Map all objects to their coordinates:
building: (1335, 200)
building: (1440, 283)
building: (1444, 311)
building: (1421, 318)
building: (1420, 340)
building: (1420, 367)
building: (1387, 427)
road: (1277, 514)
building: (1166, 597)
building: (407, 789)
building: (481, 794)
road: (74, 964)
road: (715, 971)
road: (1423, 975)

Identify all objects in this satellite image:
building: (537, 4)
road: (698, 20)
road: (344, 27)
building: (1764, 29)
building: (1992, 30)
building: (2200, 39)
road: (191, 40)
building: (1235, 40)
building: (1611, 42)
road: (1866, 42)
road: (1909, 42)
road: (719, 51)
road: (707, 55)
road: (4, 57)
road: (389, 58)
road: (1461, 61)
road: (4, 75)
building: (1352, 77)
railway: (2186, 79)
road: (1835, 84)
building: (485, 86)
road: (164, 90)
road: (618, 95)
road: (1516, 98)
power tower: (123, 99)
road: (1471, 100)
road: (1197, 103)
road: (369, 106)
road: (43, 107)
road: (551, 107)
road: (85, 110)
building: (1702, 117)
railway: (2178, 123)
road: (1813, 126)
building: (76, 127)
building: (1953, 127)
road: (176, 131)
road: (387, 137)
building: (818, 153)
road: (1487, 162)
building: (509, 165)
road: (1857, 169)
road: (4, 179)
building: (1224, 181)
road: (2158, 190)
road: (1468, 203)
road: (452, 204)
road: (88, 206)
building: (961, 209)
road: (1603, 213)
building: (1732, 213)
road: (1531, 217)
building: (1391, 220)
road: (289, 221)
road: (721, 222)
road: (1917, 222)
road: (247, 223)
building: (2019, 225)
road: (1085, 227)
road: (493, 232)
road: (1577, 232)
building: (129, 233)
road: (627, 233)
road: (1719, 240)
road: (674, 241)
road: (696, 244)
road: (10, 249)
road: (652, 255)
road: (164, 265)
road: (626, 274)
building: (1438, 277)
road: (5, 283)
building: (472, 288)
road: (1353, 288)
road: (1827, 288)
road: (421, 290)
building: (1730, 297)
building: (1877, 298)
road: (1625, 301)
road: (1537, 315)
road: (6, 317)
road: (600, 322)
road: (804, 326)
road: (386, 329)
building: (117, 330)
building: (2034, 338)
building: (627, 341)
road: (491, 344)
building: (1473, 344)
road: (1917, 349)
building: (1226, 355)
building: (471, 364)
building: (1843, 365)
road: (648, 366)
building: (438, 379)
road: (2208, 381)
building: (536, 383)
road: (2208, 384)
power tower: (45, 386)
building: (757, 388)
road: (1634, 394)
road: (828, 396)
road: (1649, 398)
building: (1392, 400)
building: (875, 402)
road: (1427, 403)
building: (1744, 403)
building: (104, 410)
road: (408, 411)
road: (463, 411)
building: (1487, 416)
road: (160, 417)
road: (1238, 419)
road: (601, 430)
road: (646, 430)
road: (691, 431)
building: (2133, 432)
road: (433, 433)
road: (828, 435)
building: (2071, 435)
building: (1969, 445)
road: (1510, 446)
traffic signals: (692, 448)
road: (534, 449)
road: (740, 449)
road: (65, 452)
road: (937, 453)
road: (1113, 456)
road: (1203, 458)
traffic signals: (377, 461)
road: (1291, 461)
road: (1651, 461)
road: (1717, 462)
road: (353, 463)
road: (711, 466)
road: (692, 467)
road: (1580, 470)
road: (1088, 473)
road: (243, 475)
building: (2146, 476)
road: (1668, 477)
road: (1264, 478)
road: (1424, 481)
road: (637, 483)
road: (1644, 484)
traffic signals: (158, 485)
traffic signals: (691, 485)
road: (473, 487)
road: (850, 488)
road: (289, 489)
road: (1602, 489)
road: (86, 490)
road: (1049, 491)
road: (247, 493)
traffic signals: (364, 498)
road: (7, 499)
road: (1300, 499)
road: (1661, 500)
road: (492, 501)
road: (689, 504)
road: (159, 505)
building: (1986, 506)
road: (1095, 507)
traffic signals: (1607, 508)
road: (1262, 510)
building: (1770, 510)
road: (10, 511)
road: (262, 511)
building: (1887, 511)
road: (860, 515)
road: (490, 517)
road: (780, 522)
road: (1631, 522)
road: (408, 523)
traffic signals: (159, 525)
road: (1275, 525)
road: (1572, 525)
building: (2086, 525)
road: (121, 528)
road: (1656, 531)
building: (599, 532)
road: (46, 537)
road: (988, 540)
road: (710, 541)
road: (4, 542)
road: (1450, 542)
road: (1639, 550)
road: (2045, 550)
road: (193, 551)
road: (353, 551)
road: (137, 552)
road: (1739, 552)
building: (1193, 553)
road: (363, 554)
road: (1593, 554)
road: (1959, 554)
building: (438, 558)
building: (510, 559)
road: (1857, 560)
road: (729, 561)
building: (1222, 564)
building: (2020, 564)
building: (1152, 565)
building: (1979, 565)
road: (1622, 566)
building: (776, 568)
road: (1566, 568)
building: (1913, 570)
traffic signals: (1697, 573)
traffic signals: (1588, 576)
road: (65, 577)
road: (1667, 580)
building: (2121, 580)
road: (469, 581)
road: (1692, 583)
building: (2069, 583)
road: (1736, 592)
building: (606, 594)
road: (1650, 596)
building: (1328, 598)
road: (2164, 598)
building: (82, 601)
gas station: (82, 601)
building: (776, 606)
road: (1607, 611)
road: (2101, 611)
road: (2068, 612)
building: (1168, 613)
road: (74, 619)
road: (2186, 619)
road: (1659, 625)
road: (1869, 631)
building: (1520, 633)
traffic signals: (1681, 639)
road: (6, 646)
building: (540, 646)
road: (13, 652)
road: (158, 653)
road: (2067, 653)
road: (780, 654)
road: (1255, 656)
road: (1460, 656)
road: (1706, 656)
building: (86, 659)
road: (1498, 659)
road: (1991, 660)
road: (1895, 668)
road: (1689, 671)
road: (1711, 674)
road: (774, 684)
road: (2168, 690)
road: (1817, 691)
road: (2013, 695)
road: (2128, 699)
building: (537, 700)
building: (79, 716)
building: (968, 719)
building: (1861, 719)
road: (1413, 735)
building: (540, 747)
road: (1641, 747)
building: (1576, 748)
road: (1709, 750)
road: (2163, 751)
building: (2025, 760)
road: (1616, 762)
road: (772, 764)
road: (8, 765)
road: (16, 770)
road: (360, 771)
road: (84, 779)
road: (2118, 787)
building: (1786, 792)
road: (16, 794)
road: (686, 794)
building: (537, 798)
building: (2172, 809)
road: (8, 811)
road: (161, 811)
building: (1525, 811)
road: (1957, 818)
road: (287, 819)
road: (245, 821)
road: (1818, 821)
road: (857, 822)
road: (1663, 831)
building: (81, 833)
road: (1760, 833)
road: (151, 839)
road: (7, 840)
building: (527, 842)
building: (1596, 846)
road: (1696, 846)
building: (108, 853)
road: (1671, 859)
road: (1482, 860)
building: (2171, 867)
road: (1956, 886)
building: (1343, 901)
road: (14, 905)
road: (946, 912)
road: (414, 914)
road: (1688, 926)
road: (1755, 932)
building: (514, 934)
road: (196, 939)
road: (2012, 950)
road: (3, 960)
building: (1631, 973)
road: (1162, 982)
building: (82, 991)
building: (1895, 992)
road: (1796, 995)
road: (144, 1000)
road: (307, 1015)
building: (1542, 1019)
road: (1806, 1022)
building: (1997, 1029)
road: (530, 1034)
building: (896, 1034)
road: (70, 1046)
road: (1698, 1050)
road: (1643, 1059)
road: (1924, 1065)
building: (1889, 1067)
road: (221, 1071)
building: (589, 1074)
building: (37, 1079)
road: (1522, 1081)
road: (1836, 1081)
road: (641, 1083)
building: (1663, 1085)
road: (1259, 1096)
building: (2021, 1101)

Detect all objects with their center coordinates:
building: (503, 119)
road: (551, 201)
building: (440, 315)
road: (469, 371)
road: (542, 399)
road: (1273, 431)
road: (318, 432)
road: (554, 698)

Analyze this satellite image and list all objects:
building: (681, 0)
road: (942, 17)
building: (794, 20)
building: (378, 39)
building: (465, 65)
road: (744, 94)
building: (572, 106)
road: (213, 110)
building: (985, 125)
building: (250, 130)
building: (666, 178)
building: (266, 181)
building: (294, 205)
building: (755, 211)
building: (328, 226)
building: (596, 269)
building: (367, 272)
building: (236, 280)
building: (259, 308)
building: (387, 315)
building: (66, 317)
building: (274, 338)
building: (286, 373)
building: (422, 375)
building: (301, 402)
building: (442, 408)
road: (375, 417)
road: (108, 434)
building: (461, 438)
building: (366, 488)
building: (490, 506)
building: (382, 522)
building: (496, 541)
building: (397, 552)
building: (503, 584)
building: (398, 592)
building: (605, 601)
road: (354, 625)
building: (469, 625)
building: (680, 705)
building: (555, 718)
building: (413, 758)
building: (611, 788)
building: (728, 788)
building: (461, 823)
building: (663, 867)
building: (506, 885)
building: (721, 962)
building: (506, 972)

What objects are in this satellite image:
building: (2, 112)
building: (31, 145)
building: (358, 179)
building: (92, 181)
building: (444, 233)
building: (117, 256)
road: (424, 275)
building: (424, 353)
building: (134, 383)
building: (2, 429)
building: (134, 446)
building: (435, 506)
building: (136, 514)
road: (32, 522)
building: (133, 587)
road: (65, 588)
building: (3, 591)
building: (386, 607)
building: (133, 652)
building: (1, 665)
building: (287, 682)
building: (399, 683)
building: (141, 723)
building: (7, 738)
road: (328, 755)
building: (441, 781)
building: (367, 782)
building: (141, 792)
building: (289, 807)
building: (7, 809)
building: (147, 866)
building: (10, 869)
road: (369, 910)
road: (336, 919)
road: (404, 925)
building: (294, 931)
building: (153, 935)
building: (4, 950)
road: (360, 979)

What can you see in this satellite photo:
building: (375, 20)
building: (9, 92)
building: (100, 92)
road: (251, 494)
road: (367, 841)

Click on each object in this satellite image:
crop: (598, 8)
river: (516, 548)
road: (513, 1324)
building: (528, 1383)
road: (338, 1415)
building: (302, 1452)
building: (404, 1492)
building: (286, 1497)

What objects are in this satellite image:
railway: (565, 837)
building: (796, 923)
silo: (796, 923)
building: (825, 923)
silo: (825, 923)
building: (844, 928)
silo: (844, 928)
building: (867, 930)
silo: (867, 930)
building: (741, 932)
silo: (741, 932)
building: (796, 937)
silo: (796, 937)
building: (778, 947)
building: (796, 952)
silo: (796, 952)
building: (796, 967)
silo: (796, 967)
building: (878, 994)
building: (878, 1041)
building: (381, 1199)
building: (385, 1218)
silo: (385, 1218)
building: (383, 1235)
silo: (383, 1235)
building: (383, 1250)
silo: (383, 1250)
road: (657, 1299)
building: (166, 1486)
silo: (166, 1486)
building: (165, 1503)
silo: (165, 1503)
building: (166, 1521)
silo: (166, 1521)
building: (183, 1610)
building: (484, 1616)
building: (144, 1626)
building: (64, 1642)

### [TASK DIRECTIONS]
From the records above, copy each line where the word "satellite" can be found.

### [EXERCISE SOLUTION]
Identify all objects in this satellite image:
Analyze this satellite image and list all objects:
What objects are in this satellite image:
What can you see in this satellite photo:
Click on each object in this satellite image:
What objects are in this satellite image:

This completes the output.